***** STORED DATA *****

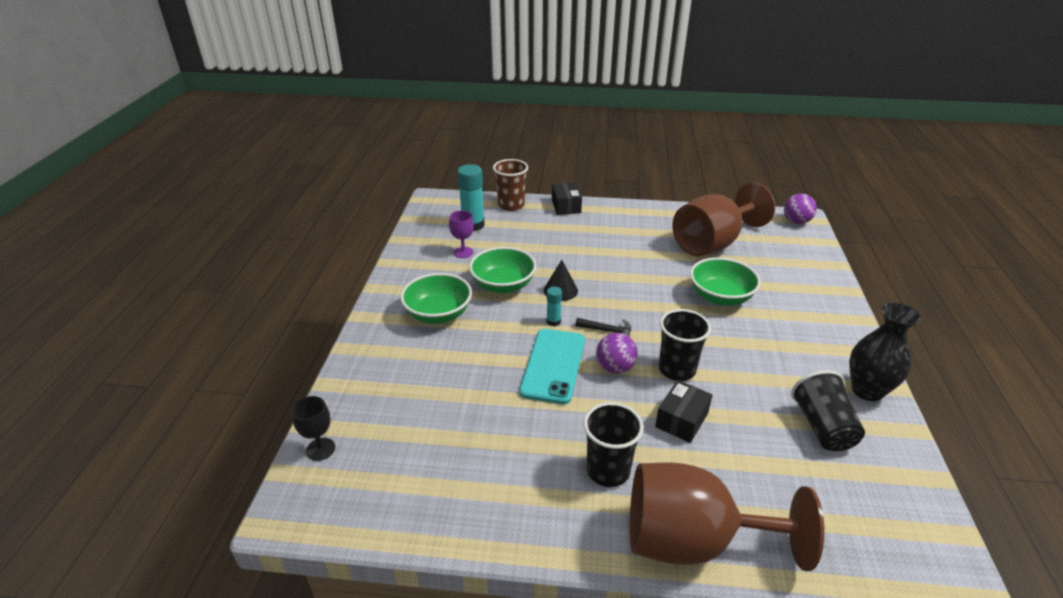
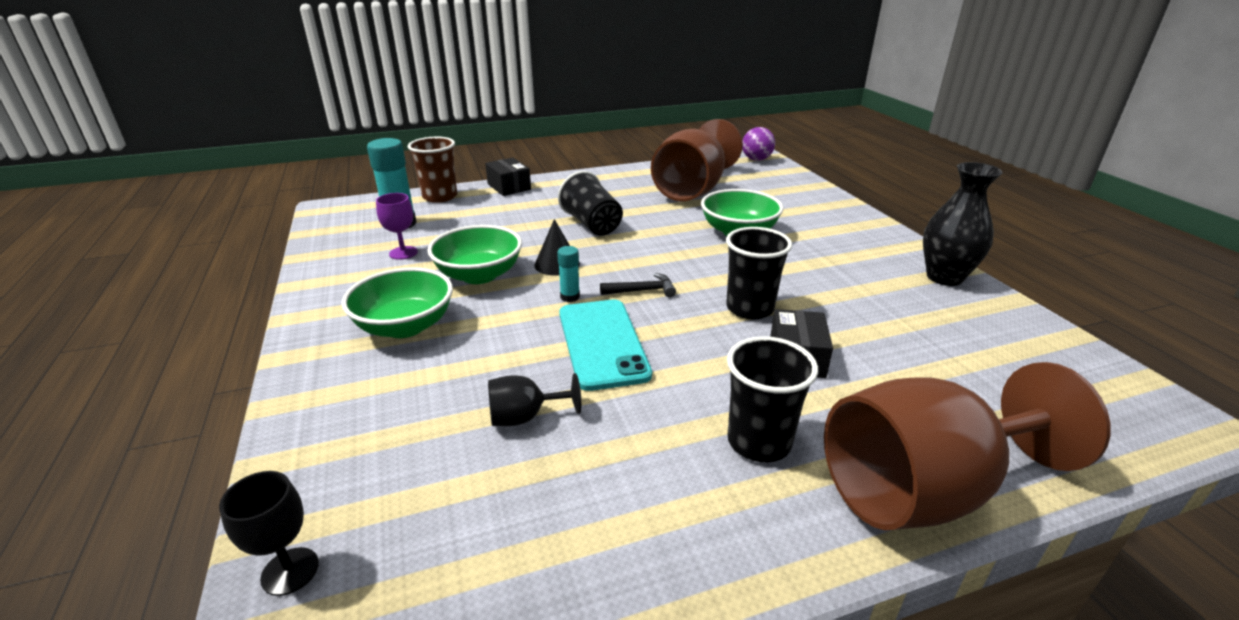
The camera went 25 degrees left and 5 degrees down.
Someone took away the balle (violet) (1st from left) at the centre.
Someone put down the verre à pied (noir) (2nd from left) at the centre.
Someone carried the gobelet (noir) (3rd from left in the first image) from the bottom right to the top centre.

*****

▸ WHAT THE TASK REQUIRES:
Write the material out again exactly as it appears, dropping the pictures.

▸ OUTPUT FOR THIS TASK:
The camera went 25 degrees left and 5 degrees down.
Someone took away the balle (violet) (1st from left) at the centre.
Someone put down the verre à pied (noir) (2nd from left) at the centre.
Someone carried the gobelet (noir) (3rd from left in the first image) from the bottom right to the top centre.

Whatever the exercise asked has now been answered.